(INFORMATION SHOWN Opens)

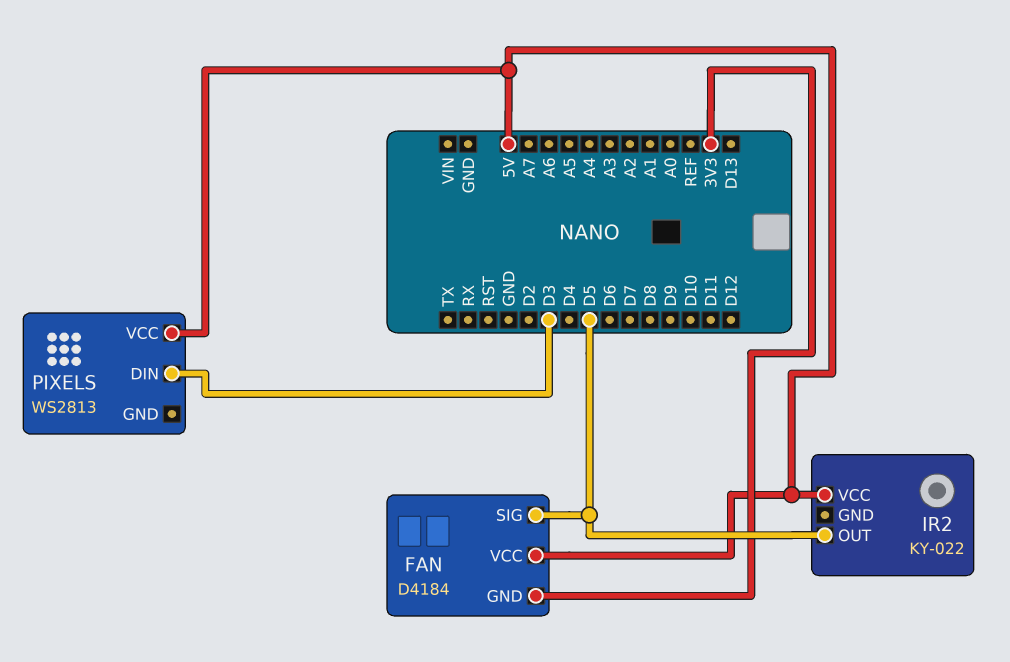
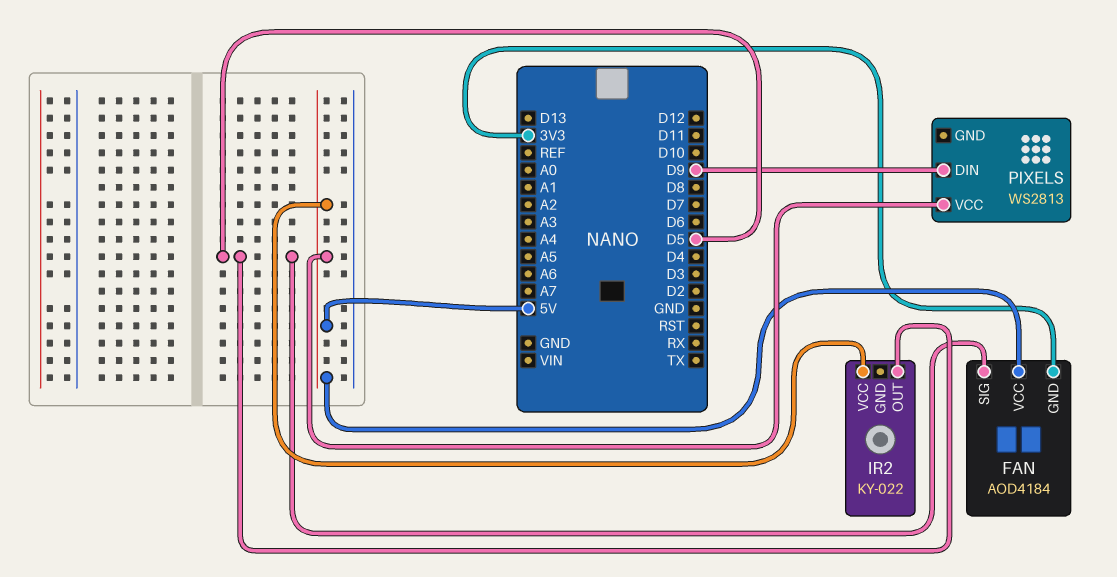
FAN: D4184 -> AOD4184
PIXELS pin DIN: D3 -> D9

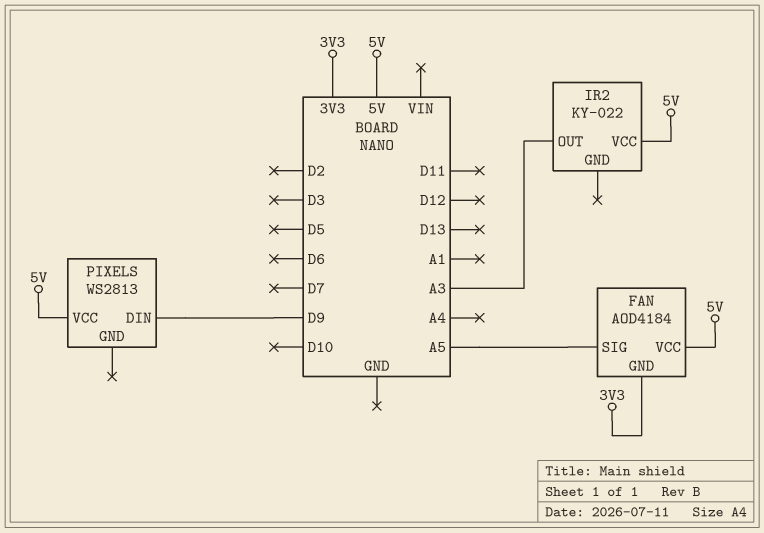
FAN pin SIG: D5 -> A5
IR2 pin OUT: D5 -> A3

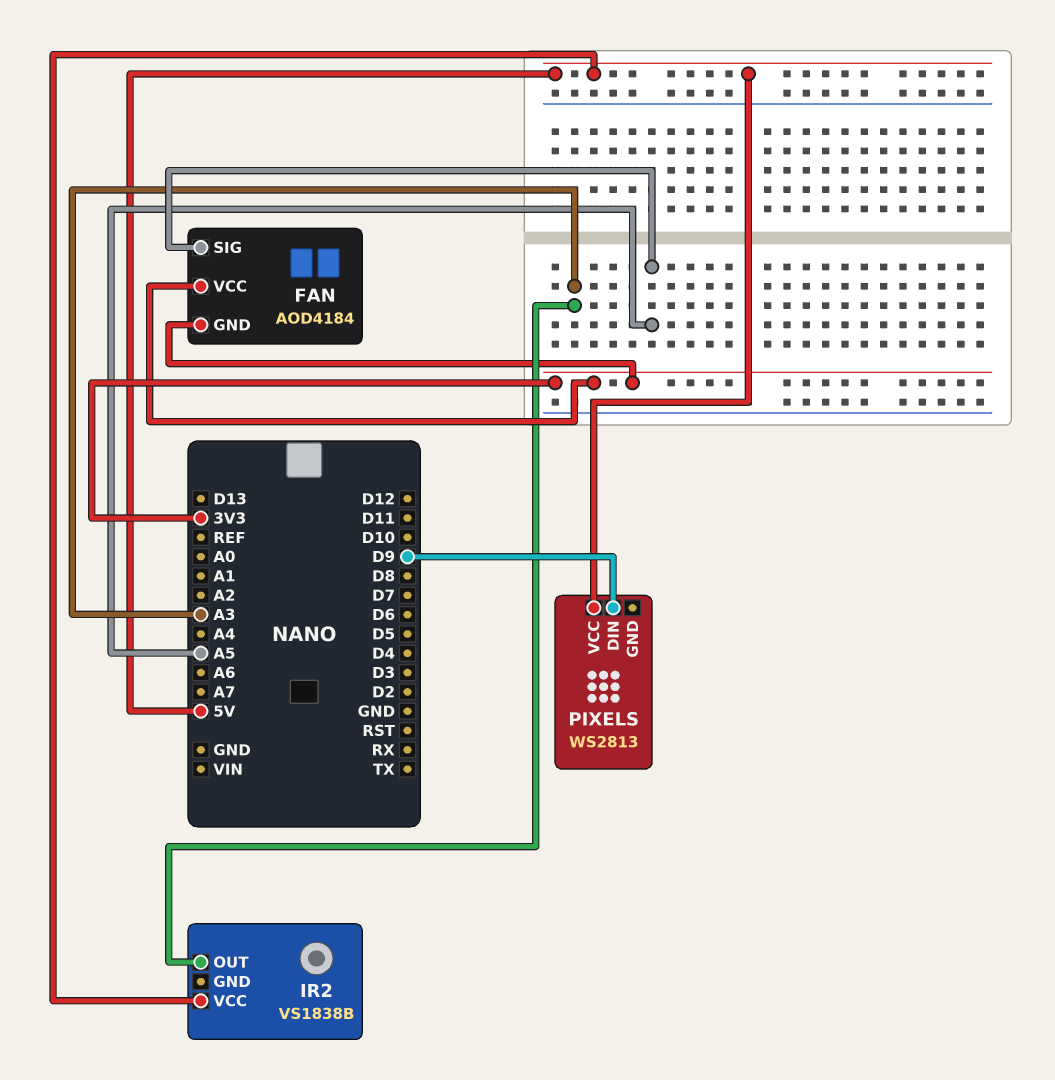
FAN pin VCC: 5V -> 3V3
IR2: KY-022 -> VS1838B

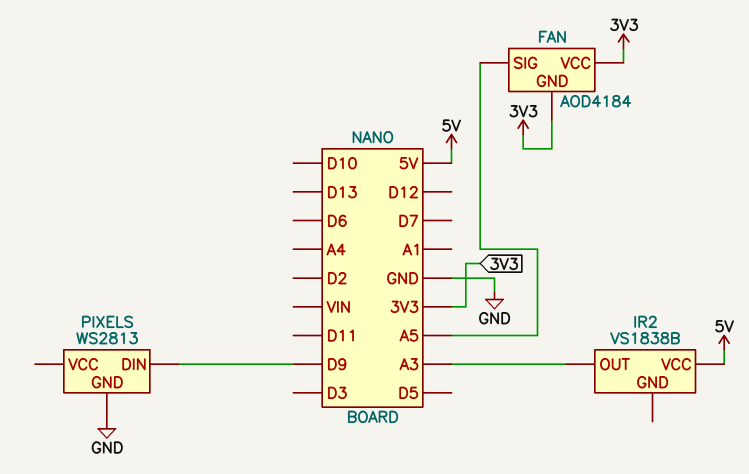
PIXELS pin GND: none -> GND
PIXELS pin VCC: 5V -> none

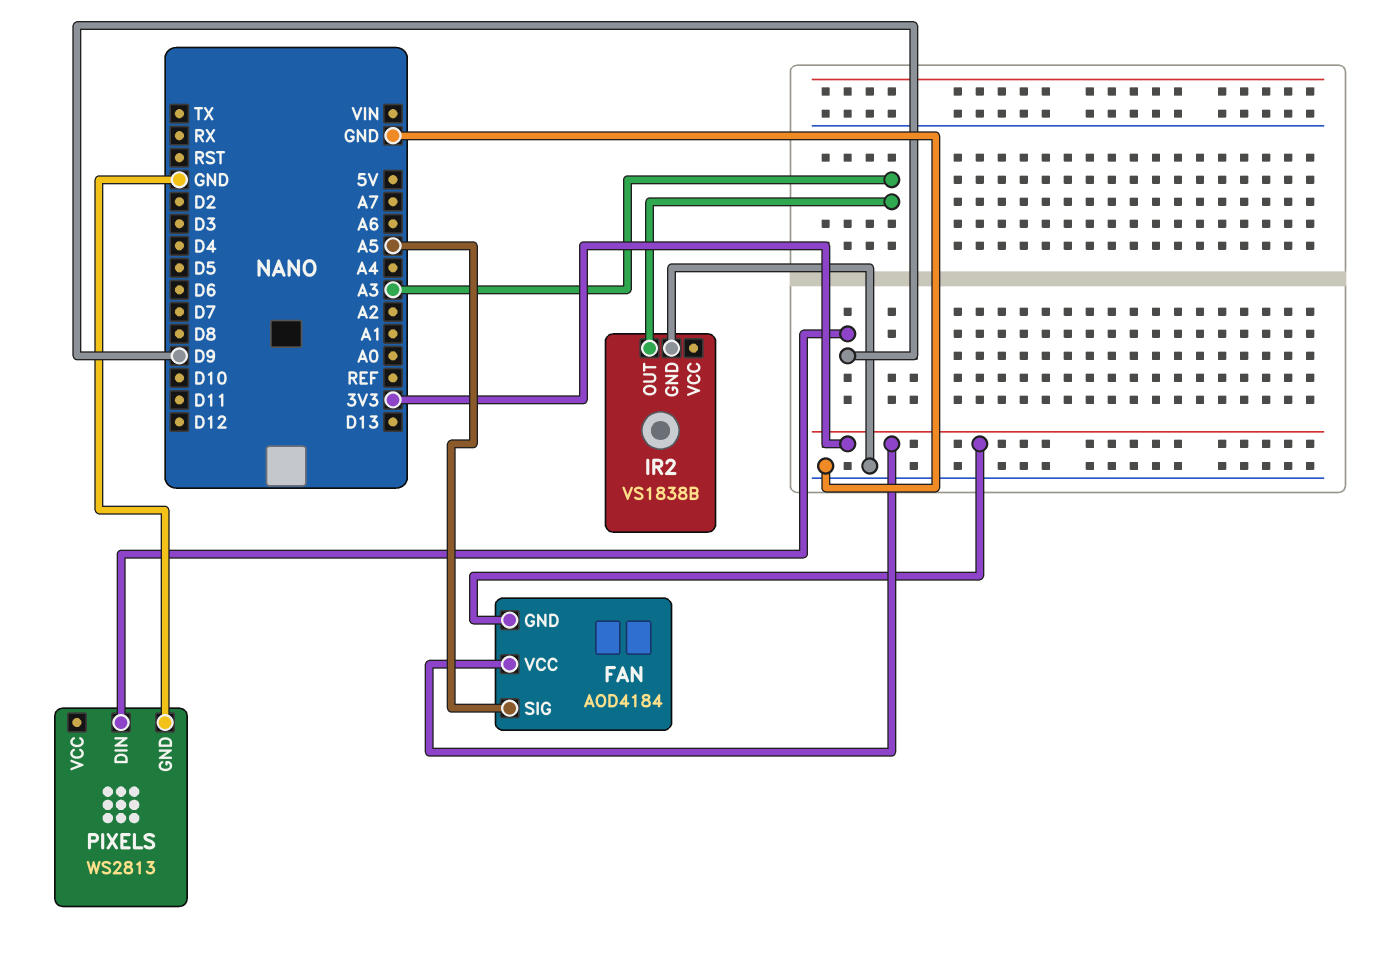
IR2 pin GND: none -> GND
IR2 pin VCC: 5V -> none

(INFORMATION SHOWN Closes)

TO DO
Retype, word for word, only the line holding "FAN pin VCC: 5V -> 3V3" and the lines after it through the final line of the listing above, and leave every picture out.

EXERCISE SOLUTION
FAN pin VCC: 5V -> 3V3
IR2: KY-022 -> VS1838B

PIXELS pin GND: none -> GND
PIXELS pin VCC: 5V -> none

IR2 pin GND: none -> GND
IR2 pin VCC: 5V -> none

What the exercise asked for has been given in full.